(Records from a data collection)
Start of Block
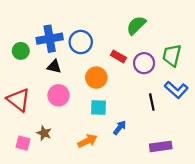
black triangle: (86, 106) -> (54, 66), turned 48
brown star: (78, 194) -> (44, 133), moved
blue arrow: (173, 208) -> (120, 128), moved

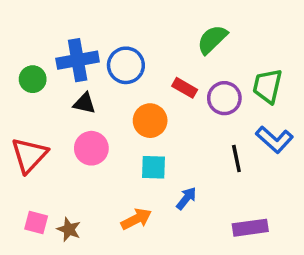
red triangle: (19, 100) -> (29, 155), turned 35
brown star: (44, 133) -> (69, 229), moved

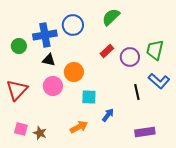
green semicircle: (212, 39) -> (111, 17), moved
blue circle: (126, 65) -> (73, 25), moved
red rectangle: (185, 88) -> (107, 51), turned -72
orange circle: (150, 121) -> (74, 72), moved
End of Block
**Task statement**
Output the lines from the one with "green semicircle: (212, 39)" through the end of the records above, exactly, including both ends, and nothing besides.

**Worked solution**
green semicircle: (212, 39) -> (111, 17), moved
blue circle: (126, 65) -> (73, 25), moved
red rectangle: (185, 88) -> (107, 51), turned -72
orange circle: (150, 121) -> (74, 72), moved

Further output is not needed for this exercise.